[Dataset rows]
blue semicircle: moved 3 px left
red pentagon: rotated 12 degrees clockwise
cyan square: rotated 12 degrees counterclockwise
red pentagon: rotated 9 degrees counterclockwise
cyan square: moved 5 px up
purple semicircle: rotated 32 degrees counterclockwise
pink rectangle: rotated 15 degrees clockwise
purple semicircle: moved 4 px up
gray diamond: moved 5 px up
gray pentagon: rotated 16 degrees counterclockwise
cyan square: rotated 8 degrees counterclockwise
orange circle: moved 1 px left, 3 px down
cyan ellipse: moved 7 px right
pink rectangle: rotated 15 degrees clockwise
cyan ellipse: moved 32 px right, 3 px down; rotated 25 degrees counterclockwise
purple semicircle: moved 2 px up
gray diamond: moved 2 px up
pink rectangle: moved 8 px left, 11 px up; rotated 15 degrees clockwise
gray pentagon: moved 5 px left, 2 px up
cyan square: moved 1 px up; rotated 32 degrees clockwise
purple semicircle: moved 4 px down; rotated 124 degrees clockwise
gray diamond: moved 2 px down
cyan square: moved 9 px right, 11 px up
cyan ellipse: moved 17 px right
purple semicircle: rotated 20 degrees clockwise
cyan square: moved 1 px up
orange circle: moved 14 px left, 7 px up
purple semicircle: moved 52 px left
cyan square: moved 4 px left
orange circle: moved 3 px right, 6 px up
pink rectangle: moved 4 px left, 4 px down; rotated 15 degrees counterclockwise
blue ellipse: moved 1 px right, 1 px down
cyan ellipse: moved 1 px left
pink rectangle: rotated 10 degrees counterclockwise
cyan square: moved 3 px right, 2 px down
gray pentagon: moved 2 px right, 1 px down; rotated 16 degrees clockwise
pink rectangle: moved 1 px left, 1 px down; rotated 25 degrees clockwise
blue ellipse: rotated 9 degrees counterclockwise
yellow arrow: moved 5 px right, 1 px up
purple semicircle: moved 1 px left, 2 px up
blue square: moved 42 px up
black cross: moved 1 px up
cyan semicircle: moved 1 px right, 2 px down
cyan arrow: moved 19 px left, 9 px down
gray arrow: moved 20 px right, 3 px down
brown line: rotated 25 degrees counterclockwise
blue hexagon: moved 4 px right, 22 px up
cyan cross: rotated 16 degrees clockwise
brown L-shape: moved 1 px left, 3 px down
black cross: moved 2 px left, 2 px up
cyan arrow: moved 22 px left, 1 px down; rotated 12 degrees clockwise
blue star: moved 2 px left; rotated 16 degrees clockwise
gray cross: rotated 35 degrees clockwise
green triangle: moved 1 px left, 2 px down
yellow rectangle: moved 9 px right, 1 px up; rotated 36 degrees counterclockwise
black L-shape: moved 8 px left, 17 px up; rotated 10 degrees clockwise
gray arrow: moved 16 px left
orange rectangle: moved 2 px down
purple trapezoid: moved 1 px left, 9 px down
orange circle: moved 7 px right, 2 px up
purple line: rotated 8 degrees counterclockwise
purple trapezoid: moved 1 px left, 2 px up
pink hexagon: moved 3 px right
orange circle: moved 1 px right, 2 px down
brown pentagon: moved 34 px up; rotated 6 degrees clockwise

_DIRECTIONS FOR THIS TASK_
Reproduce the material above line for line, keeping every word and number unchanged.

_SOLUTION_
blue semicircle: moved 3 px left
red pentagon: rotated 12 degrees clockwise
cyan square: rotated 12 degrees counterclockwise
red pentagon: rotated 9 degrees counterclockwise
cyan square: moved 5 px up
purple semicircle: rotated 32 degrees counterclockwise
pink rectangle: rotated 15 degrees clockwise
purple semicircle: moved 4 px up
gray diamond: moved 5 px up
gray pentagon: rotated 16 degrees counterclockwise
cyan square: rotated 8 degrees counterclockwise
orange circle: moved 1 px left, 3 px down
cyan ellipse: moved 7 px right
pink rectangle: rotated 15 degrees clockwise
cyan ellipse: moved 32 px right, 3 px down; rotated 25 degrees counterclockwise
purple semicircle: moved 2 px up
gray diamond: moved 2 px up
pink rectangle: moved 8 px left, 11 px up; rotated 15 degrees clockwise
gray pentagon: moved 5 px left, 2 px up
cyan square: moved 1 px up; rotated 32 degrees clockwise
purple semicircle: moved 4 px down; rotated 124 degrees clockwise
gray diamond: moved 2 px down
cyan square: moved 9 px right, 11 px up
cyan ellipse: moved 17 px right
purple semicircle: rotated 20 degrees clockwise
cyan square: moved 1 px up
orange circle: moved 14 px left, 7 px up
purple semicircle: moved 52 px left
cyan square: moved 4 px left
orange circle: moved 3 px right, 6 px up
pink rectangle: moved 4 px left, 4 px down; rotated 15 degrees counterclockwise
blue ellipse: moved 1 px right, 1 px down
cyan ellipse: moved 1 px left
pink rectangle: rotated 10 degrees counterclockwise
cyan square: moved 3 px right, 2 px down
gray pentagon: moved 2 px right, 1 px down; rotated 16 degrees clockwise
pink rectangle: moved 1 px left, 1 px down; rotated 25 degrees clockwise
blue ellipse: rotated 9 degrees counterclockwise
yellow arrow: moved 5 px right, 1 px up
purple semicircle: moved 1 px left, 2 px up
blue square: moved 42 px up
black cross: moved 1 px up
cyan semicircle: moved 1 px right, 2 px down
cyan arrow: moved 19 px left, 9 px down
gray arrow: moved 20 px right, 3 px down
brown line: rotated 25 degrees counterclockwise
blue hexagon: moved 4 px right, 22 px up
cyan cross: rotated 16 degrees clockwise
brown L-shape: moved 1 px left, 3 px down
black cross: moved 2 px left, 2 px up
cyan arrow: moved 22 px left, 1 px down; rotated 12 degrees clockwise
blue star: moved 2 px left; rotated 16 degrees clockwise
gray cross: rotated 35 degrees clockwise
green triangle: moved 1 px left, 2 px down
yellow rectangle: moved 9 px right, 1 px up; rotated 36 degrees counterclockwise
black L-shape: moved 8 px left, 17 px up; rotated 10 degrees clockwise
gray arrow: moved 16 px left
orange rectangle: moved 2 px down
purple trapezoid: moved 1 px left, 9 px down
orange circle: moved 7 px right, 2 px up
purple line: rotated 8 degrees counterclockwise
purple trapezoid: moved 1 px left, 2 px up
pink hexagon: moved 3 px right
orange circle: moved 1 px right, 2 px down
brown pentagon: moved 34 px up; rotated 6 degrees clockwise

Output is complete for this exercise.